■ RECORDS SHOWN ■
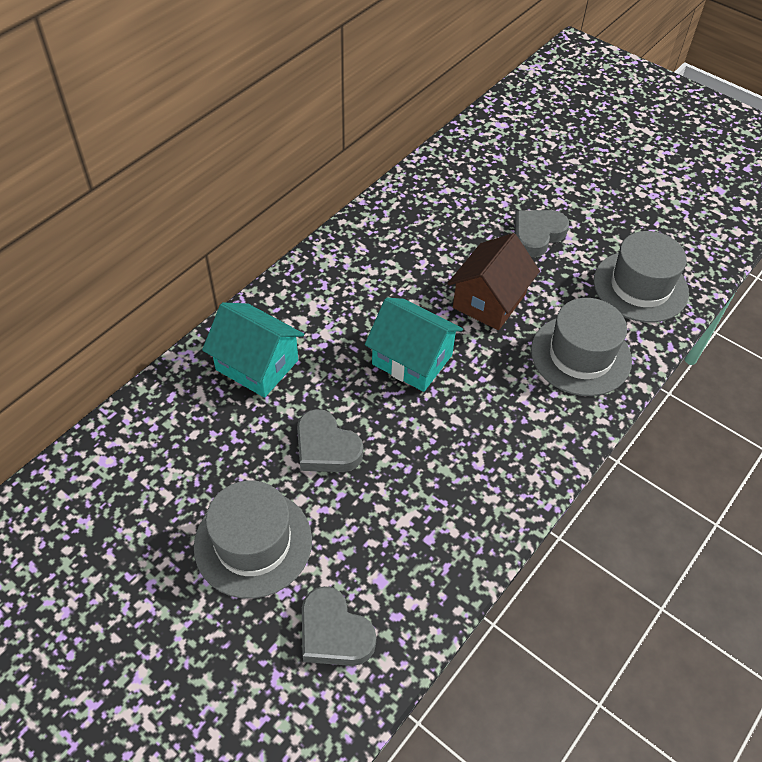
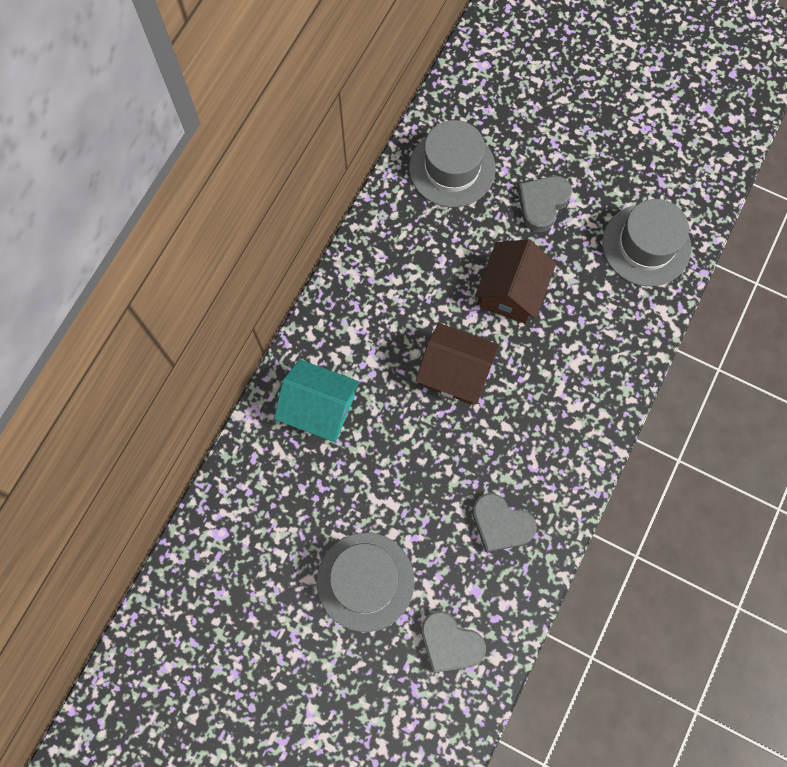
camera: 10 degrees left, 20 degrees up
(326, 447) = (402, 479): grey heart -> grey heart (501, 524)
(412, 359) = (455, 372): turquoise house -> brown house
(580, 355) = (603, 335): grey hat -> grey hat (452, 168)

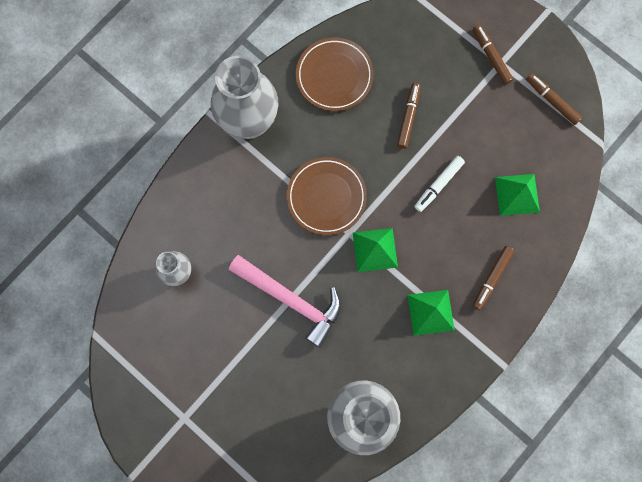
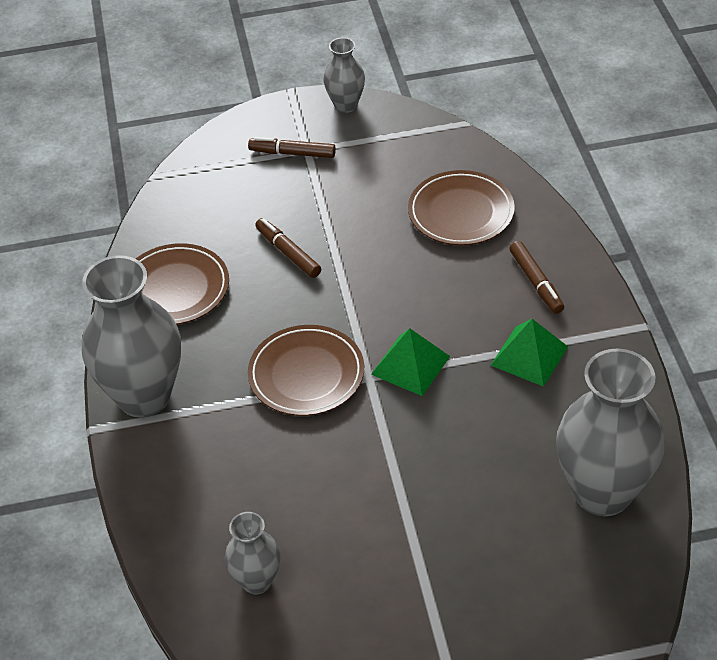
camera: 50 degrees left, 30 degrees down
(291, 299) = (398, 480): pink hammer -> none
(438, 185) = (389, 269): white marker -> none
(517, 194) = (461, 212): green pyramid -> brown plate
(552, 101) = (386, 134): brown marker -> none
(559, 56) = (346, 105): none -> grey vase

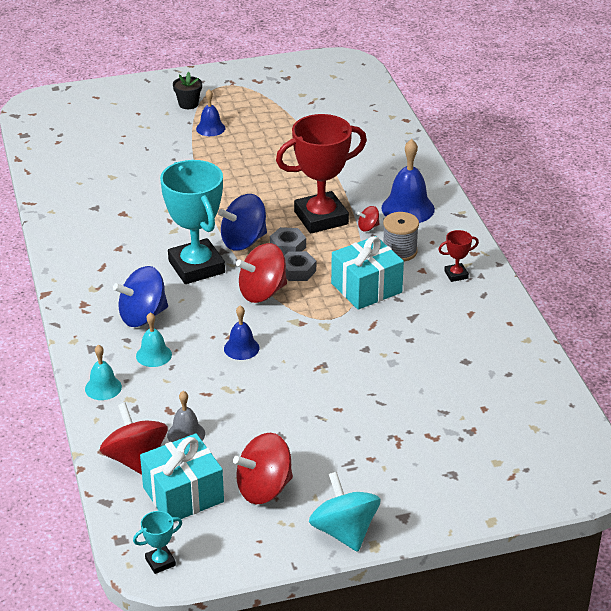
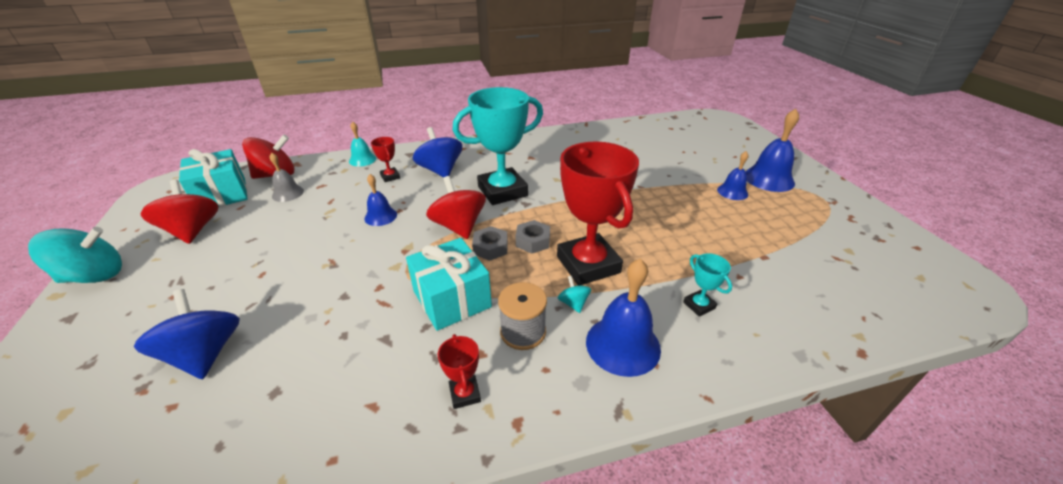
camera: 90 degrees right, 0 degrees up
(153, 355) = (390, 177): turquoise bell -> red trophy
(160, 562) = (163, 188): turquoise trophy -> turquoise trophy (699, 305)
(188, 104) = (768, 179): black flower pot -> blue bell
(243, 241) = (541, 214): blue spinning top -> blue spinning top (205, 354)
(368, 227) = (573, 303): red spinning top -> turquoise spinning top

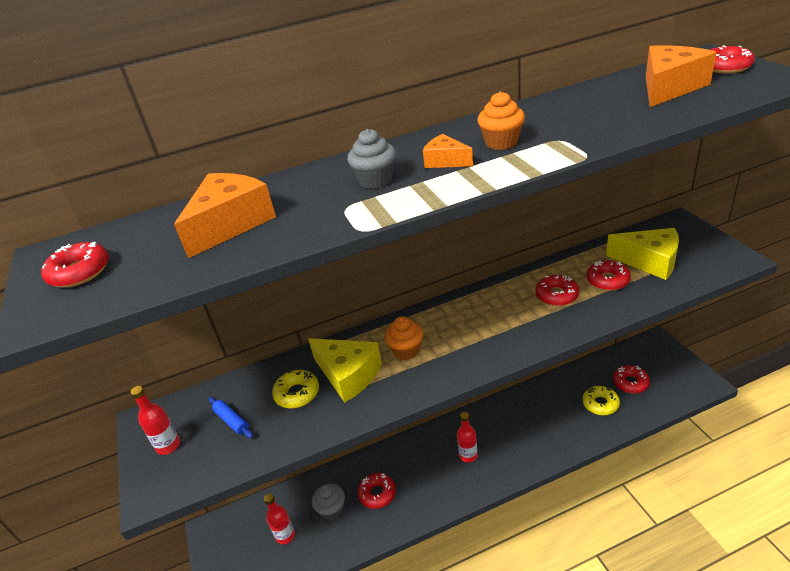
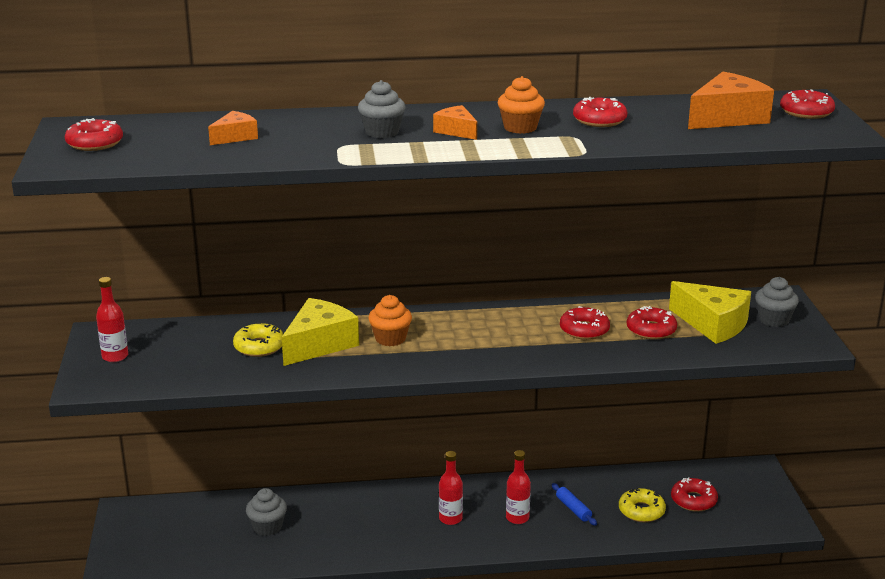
camera: 10 degrees right, 10 degrees down
(230, 224) = (235, 137): orange cheese -> orange cheese, size x0.55
(232, 421) = (184, 352): blue rolling pin -> blue rolling pin (573, 509)
(285, 535) = (205, 536): red bottle -> red bottle (517, 518)
(348, 375) = (319, 344): yellow cheese -> yellow cheese turned 105 degrees counterclockwise
(377, 494) = (326, 526): red donut -> red donut (599, 120)
(690, 244) = (773, 320): none -> grey cupcake

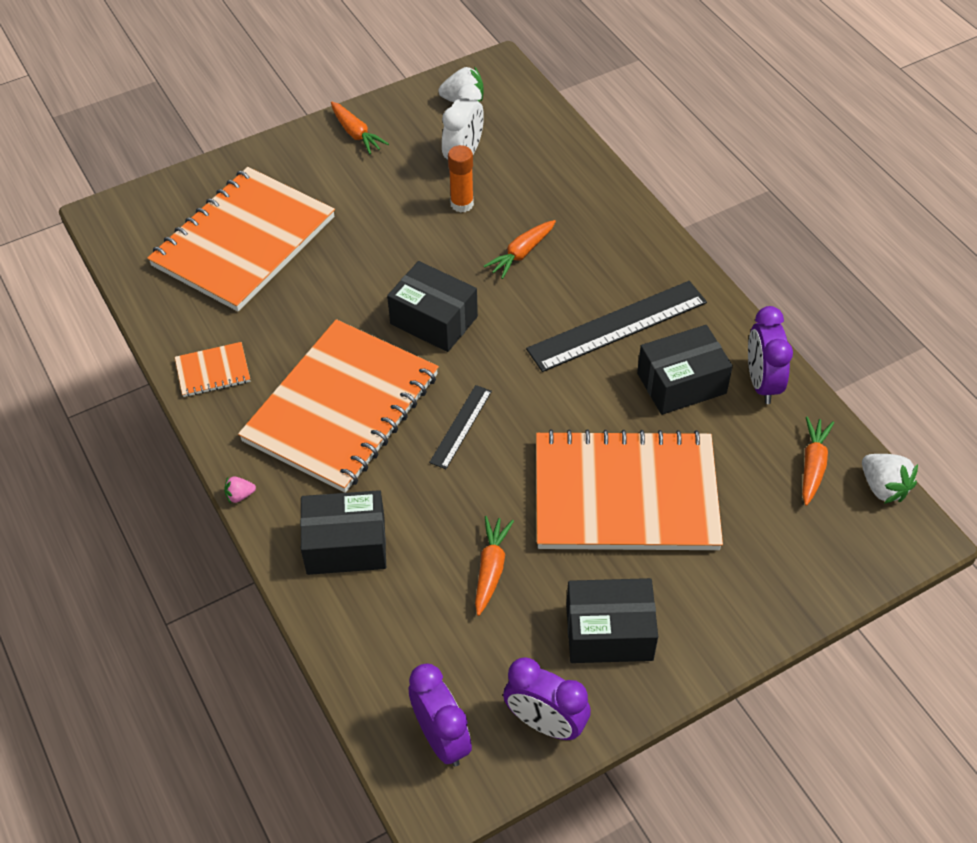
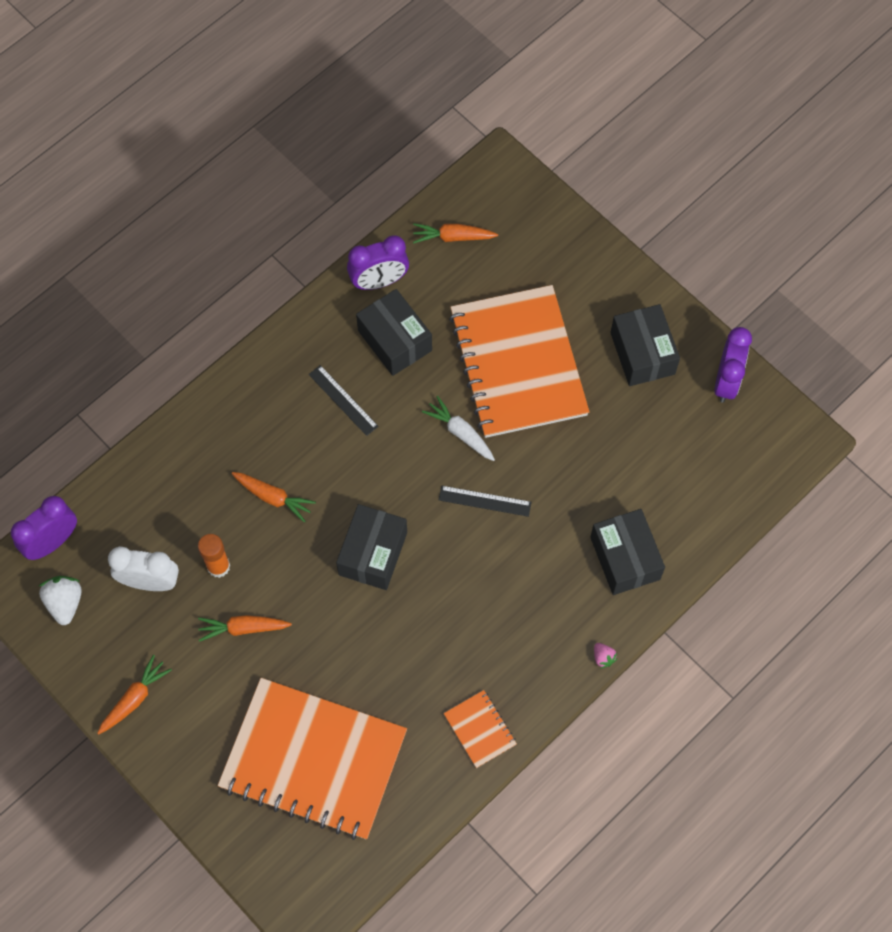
camera: 105 degrees left, 15 degrees up
(341, 408) = (491, 603): orange notebook -> none
(441, 738) = (760, 446): purple clock -> purple clock (52, 542)
(491, 569) = (613, 445): orange carrot -> orange carrot (243, 628)
(550, 421) = (460, 433): none -> white carrot
(617, 326) = (343, 400): black ruler -> black ruler, size x0.53
(883, 487) = (461, 188): white strawberry -> none

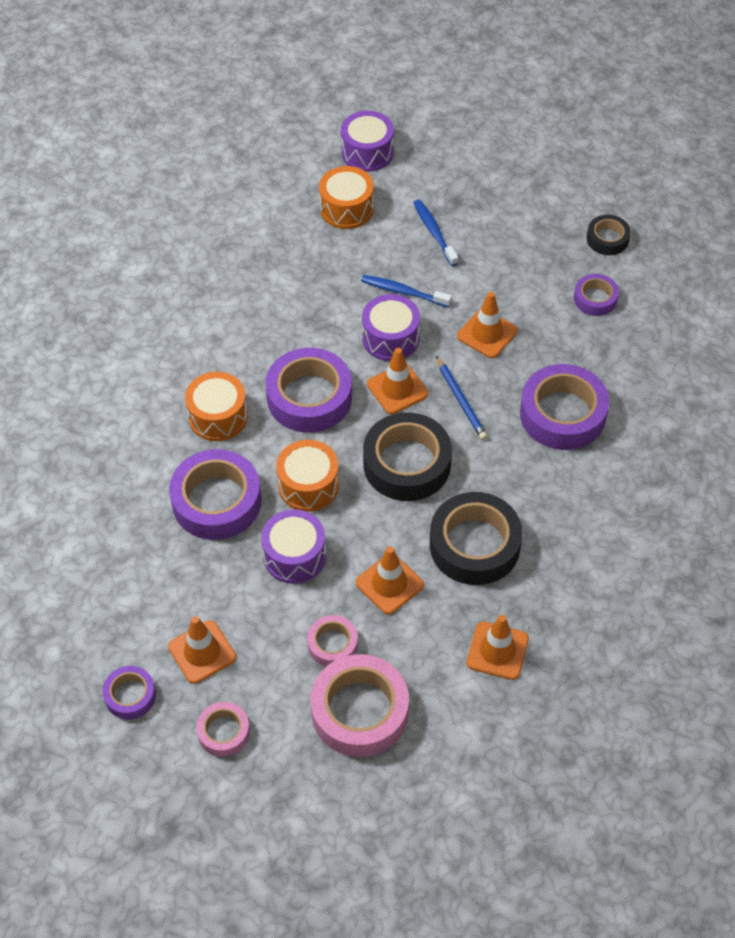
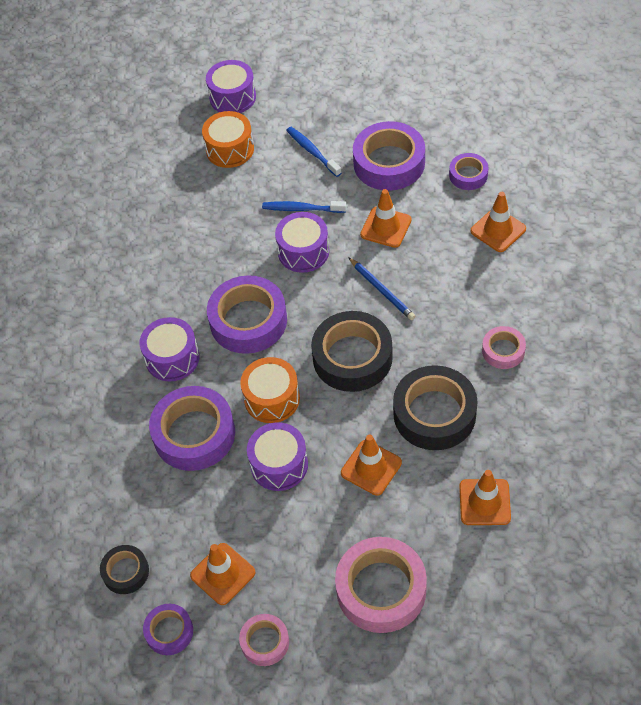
camera: 10 degrees left, 0 degrees up
(218, 416) = (172, 358): orange drum -> purple drum
(332, 644) = (338, 535): pink tape -> pink tape (503, 351)
(397, 389) = (323, 294): orange traffic cone -> orange traffic cone (498, 230)
(562, 414) = (473, 280): purple tape -> purple tape (389, 163)
(607, 239) = (462, 122): black tape -> black tape (125, 572)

■ WORK ORDER ■
Going through the entries above, report how many lines include the string "white". The number alone is the answer.

■ RESPONSE FOR THIS EXERCISE ■
3